**Stated goal:**
Count the lines in the rows below that contain the string "acciaccatura", matching case exactly, and reply with only that number.

**Record extracts:**
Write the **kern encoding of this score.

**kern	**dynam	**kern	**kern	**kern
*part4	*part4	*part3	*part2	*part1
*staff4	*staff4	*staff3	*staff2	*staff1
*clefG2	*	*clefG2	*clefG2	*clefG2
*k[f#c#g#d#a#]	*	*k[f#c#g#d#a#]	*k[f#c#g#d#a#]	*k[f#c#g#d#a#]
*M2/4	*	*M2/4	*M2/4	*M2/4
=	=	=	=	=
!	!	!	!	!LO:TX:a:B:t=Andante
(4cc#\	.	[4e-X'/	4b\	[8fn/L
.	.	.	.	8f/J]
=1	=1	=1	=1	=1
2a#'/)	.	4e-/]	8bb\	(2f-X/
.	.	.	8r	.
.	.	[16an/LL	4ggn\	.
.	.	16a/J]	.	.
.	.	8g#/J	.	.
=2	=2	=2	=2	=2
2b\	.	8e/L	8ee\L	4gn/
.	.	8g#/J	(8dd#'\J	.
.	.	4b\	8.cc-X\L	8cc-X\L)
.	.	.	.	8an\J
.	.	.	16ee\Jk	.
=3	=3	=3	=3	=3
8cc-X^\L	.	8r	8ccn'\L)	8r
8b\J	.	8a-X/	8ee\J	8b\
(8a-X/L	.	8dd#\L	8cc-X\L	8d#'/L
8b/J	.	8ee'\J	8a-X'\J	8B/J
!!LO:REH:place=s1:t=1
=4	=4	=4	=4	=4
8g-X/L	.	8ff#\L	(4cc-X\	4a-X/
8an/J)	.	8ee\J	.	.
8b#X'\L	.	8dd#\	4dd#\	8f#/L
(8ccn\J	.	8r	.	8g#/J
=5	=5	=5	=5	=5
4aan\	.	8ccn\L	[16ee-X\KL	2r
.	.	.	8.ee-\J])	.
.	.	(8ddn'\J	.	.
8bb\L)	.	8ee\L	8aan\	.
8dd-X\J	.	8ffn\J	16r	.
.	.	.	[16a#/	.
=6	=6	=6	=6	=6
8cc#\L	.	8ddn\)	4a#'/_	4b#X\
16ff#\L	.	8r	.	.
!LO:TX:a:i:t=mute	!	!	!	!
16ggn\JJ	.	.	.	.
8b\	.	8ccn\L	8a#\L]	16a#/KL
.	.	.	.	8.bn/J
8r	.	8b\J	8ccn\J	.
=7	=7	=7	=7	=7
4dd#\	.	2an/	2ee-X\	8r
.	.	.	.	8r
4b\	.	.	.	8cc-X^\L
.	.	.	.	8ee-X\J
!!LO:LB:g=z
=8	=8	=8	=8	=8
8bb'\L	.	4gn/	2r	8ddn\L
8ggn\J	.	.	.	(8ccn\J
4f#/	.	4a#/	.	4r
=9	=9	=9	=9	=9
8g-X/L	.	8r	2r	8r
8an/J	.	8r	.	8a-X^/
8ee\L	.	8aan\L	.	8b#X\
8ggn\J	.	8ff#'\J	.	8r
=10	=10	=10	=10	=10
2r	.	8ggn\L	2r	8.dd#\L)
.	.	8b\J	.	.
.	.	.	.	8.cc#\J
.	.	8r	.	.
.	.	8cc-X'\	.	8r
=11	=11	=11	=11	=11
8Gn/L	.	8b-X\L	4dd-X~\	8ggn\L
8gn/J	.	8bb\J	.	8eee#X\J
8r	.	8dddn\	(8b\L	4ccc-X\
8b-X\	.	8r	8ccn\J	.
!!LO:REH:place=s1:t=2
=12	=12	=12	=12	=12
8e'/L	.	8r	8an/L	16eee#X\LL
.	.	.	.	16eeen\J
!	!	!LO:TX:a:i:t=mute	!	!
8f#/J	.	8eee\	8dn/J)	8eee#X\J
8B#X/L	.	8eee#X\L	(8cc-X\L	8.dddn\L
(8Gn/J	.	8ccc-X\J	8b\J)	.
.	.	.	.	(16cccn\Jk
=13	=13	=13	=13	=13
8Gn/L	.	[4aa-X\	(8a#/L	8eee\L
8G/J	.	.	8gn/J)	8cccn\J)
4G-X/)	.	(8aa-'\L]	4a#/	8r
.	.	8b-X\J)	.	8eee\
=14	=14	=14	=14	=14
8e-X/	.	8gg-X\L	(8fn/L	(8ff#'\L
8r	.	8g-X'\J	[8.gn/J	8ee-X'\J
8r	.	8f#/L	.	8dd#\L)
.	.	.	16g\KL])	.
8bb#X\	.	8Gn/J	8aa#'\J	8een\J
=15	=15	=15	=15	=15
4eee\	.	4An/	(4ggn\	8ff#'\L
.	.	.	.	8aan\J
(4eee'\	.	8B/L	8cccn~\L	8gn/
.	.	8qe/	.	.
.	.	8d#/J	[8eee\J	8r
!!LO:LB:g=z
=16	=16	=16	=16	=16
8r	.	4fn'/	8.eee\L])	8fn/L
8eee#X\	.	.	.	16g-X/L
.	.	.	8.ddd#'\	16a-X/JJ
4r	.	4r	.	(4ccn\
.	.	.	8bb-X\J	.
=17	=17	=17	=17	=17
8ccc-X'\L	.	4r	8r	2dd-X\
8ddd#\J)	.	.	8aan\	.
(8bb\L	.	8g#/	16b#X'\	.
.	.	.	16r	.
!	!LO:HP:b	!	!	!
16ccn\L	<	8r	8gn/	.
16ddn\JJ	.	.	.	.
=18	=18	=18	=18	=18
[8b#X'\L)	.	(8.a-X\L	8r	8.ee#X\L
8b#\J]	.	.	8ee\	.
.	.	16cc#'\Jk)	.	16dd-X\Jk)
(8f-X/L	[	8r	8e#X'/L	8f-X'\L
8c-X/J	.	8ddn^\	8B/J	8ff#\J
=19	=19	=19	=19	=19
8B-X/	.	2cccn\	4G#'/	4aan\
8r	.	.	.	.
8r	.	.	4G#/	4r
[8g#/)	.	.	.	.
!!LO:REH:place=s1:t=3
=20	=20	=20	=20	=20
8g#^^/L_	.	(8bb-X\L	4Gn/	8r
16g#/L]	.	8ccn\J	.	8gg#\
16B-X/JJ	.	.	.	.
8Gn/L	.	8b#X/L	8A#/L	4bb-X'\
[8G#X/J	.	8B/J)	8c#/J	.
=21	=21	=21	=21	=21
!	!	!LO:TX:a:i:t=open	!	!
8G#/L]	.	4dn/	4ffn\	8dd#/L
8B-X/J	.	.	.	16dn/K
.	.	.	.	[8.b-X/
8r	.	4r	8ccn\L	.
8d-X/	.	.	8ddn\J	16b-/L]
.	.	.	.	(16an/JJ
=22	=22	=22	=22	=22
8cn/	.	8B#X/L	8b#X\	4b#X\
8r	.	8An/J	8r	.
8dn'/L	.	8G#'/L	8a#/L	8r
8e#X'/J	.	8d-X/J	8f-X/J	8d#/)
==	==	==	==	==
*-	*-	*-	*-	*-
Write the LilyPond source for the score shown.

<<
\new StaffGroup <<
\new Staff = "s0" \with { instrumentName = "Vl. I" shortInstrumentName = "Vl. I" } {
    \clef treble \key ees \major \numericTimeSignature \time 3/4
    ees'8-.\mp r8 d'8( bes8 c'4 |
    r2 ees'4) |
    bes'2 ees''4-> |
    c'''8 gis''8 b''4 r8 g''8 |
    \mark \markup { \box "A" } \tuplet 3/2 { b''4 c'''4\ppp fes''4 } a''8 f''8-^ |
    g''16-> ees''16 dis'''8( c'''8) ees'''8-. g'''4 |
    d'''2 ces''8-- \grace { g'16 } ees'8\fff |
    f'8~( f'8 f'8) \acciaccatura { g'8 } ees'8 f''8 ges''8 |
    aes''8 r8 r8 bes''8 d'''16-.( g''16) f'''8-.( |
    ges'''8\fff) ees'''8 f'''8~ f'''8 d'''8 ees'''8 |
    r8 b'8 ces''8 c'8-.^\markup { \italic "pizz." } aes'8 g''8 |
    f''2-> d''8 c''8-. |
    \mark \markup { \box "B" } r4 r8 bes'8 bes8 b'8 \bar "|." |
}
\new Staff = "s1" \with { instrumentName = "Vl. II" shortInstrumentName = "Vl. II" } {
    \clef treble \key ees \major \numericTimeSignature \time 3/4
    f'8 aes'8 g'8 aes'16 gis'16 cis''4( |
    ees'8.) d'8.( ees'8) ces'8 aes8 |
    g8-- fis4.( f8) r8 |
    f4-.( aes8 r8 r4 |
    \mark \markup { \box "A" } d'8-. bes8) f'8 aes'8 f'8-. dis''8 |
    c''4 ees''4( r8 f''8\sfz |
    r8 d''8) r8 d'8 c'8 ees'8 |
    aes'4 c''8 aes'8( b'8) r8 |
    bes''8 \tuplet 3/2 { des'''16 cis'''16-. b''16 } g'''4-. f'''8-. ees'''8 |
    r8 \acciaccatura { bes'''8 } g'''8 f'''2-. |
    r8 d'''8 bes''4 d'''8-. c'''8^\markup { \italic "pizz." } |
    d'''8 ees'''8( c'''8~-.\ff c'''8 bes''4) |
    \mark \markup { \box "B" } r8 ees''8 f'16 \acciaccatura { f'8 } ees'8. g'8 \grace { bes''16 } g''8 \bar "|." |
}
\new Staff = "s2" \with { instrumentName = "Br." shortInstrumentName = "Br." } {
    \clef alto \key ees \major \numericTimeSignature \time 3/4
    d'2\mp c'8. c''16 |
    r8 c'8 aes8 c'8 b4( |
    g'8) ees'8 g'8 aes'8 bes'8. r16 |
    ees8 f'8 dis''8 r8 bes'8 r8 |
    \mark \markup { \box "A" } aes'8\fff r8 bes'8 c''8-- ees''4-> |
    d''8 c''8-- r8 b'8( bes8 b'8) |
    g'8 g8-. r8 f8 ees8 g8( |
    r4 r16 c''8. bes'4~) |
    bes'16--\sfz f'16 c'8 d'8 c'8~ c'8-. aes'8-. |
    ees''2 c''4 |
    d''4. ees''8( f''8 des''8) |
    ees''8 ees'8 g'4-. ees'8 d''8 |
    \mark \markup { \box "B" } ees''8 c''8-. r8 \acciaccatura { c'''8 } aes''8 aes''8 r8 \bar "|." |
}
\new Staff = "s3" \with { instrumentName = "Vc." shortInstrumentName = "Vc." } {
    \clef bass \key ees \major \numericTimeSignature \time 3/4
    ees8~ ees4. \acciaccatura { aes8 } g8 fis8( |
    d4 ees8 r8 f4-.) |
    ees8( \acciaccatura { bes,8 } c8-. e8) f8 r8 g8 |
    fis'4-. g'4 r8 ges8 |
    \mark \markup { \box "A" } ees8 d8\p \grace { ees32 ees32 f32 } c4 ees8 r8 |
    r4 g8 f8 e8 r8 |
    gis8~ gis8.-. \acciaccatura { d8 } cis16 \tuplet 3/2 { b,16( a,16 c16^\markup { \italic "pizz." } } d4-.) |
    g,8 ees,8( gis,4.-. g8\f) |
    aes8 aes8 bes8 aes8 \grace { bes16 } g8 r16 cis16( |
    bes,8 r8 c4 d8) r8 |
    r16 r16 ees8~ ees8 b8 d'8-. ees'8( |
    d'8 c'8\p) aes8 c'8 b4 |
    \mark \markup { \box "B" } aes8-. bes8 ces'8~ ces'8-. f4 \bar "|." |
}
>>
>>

**Final answer:**
7